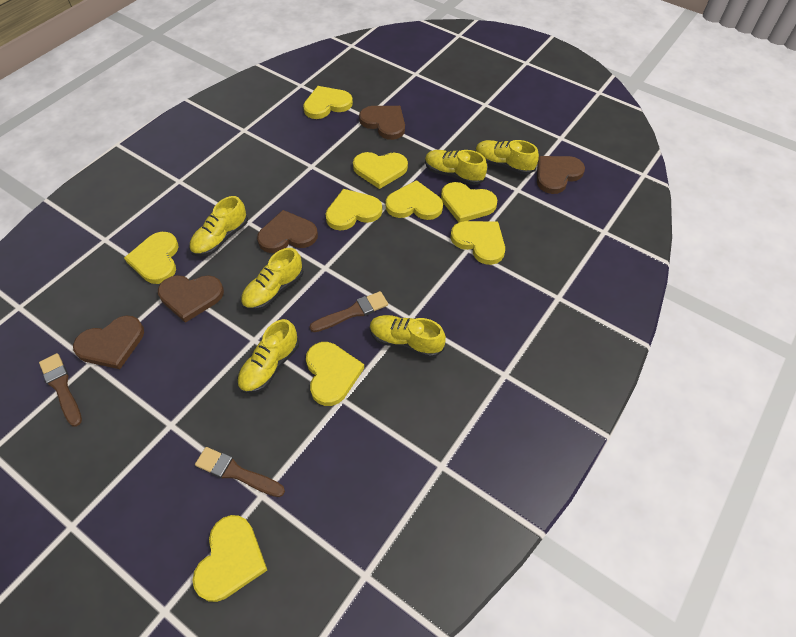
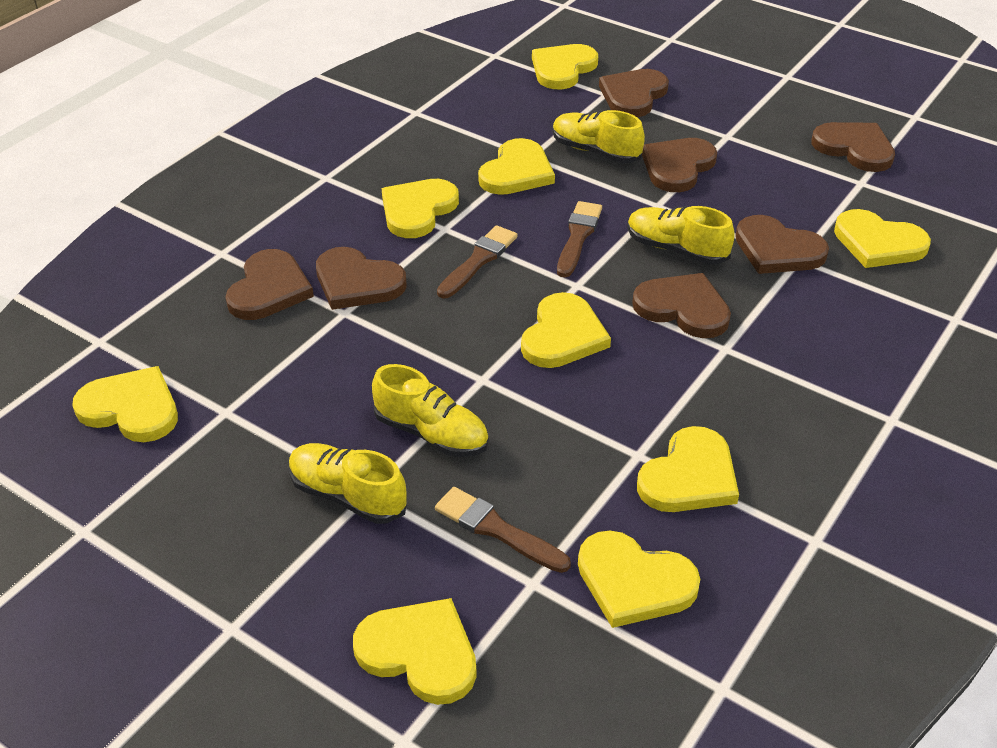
brown heart: 5 -> 7
yellow shoe: 6 -> 4

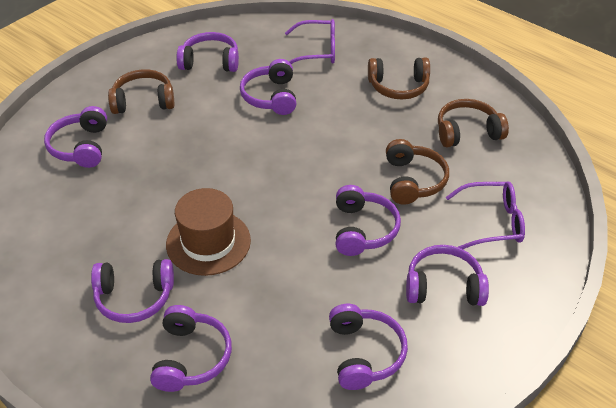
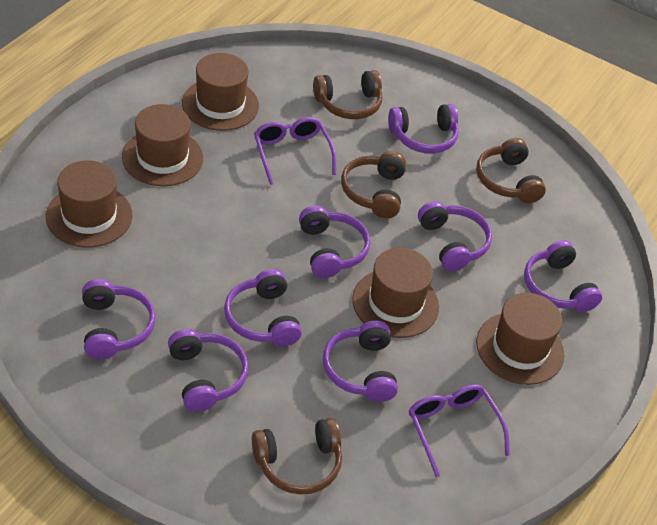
brown hat: 1 -> 5

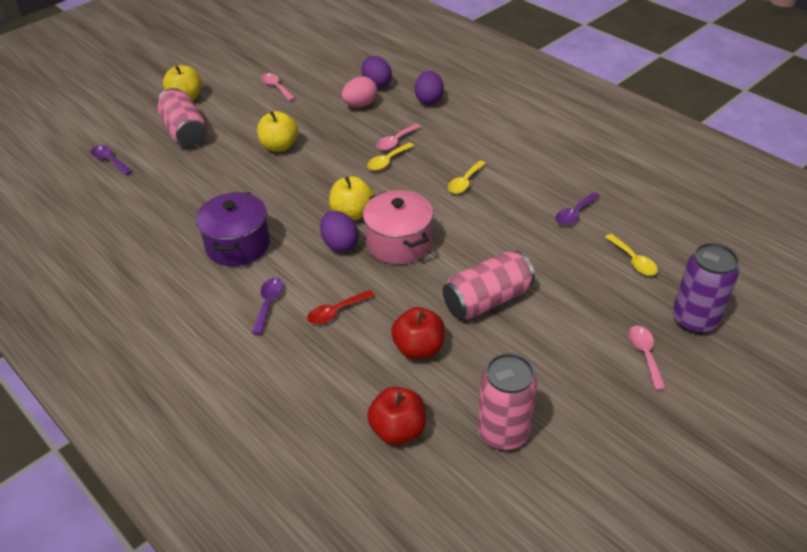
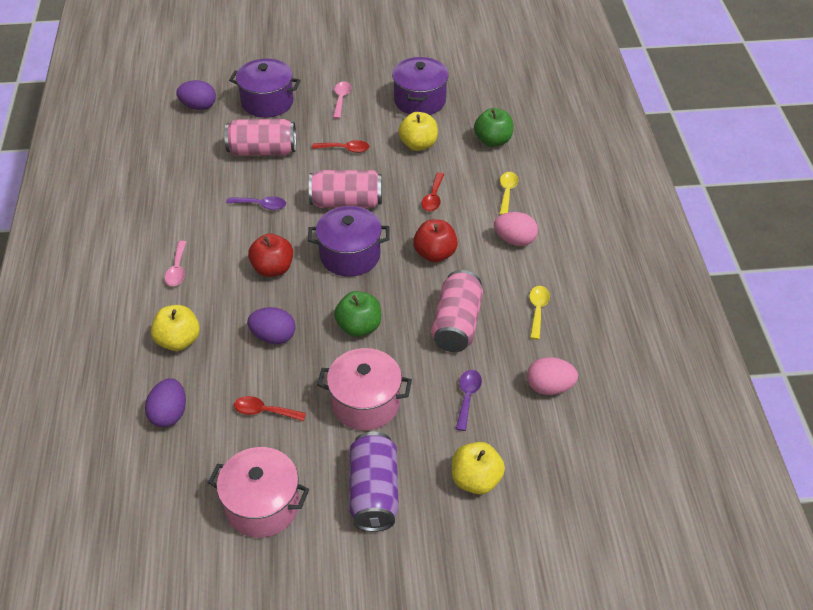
green apple: 0 -> 2
pink egg: 1 -> 2
pink pot: 1 -> 2
pink spoon: 3 -> 2
purple pot: 1 -> 3
purple spoon: 3 -> 2
red spoon: 1 -> 3
yellow spoon: 3 -> 2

[YOUR TASK] Copy every line from the data that includes the string "spoon".

[REPLY]
pink spoon: 3 -> 2
purple spoon: 3 -> 2
red spoon: 1 -> 3
yellow spoon: 3 -> 2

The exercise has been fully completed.